■ **EXERCISE AIM**
Whenever the word "truck" appears in a line of the data below, copy that line.

■ **RECORDS TO USE**
*** Begin section ***

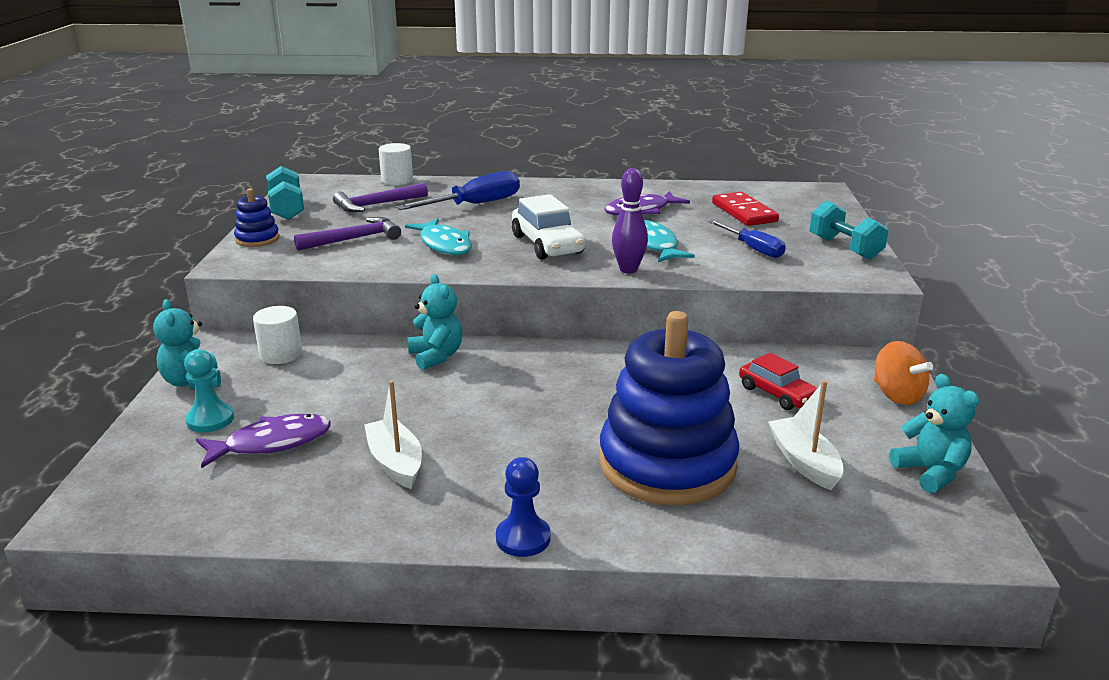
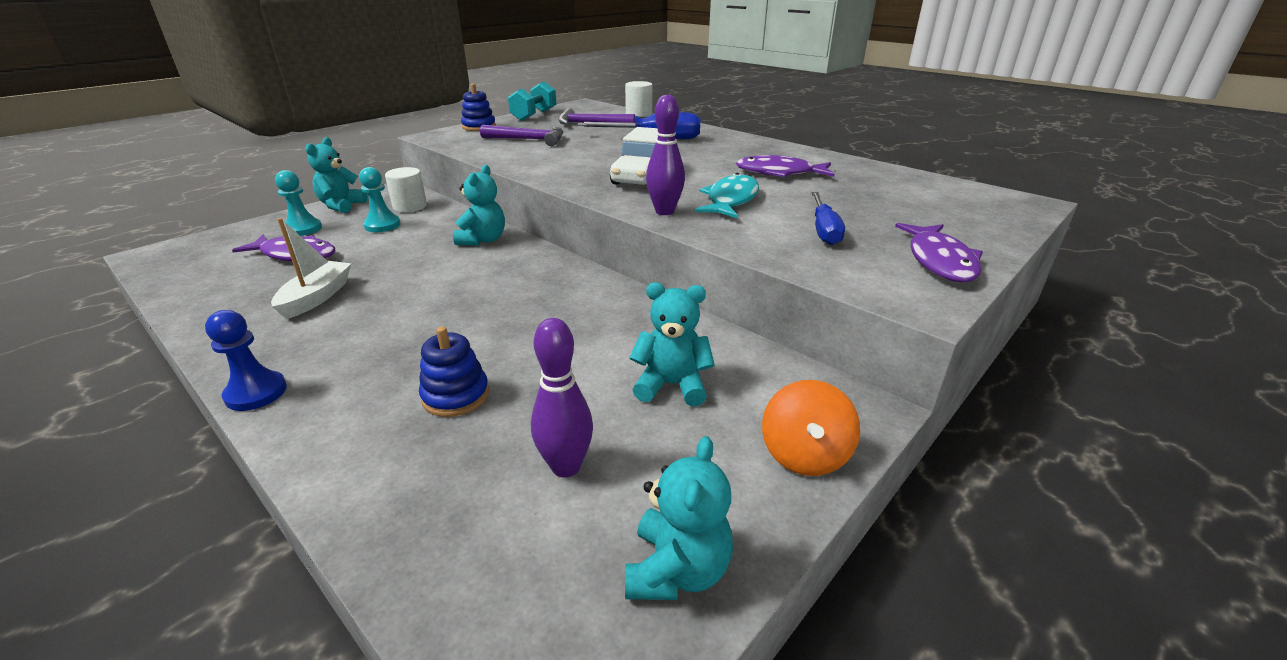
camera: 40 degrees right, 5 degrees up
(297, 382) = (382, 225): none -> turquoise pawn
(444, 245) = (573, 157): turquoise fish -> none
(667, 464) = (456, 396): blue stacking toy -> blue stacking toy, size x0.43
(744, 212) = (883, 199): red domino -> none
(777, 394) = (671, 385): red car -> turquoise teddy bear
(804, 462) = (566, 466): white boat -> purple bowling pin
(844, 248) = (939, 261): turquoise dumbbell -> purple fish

*** End section ***
*** Begin section ***

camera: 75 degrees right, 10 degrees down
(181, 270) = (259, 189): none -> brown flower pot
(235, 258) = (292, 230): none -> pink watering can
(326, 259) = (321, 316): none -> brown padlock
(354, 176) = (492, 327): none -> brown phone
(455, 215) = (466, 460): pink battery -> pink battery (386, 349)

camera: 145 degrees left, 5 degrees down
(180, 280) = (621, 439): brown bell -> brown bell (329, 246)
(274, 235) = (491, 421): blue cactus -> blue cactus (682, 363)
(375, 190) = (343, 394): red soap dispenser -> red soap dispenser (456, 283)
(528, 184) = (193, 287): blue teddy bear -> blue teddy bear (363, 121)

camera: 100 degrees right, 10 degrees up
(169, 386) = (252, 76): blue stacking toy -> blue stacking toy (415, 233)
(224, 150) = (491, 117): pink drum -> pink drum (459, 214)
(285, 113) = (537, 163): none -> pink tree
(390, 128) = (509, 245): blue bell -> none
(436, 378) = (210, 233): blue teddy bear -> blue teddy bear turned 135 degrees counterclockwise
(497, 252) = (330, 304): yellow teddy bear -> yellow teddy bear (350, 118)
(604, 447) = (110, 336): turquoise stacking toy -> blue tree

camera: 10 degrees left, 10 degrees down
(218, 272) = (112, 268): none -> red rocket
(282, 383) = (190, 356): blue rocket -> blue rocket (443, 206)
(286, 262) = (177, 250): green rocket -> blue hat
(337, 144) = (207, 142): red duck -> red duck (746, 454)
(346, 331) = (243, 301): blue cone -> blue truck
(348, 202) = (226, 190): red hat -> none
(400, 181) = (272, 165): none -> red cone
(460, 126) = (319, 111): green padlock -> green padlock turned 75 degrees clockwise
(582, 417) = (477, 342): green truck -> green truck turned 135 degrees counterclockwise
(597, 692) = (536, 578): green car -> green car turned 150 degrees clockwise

*** End section ***
*** Begin section ***

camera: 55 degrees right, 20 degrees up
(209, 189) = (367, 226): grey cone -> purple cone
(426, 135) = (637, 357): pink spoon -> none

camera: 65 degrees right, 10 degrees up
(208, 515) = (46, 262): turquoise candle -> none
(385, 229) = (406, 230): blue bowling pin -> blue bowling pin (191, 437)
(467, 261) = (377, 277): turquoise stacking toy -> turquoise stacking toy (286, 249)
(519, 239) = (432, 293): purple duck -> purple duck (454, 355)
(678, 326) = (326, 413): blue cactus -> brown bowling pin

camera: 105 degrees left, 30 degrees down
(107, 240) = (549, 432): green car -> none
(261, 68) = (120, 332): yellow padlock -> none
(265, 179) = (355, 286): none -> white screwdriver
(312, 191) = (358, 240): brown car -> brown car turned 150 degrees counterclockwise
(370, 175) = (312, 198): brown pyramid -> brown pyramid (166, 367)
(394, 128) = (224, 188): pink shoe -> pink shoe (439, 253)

*** End section ***

■ **EXERCISE RESULT**
(346, 331) = (243, 301): blue cone -> blue truck
(582, 417) = (477, 342): green truck -> green truck turned 135 degrees counterclockwise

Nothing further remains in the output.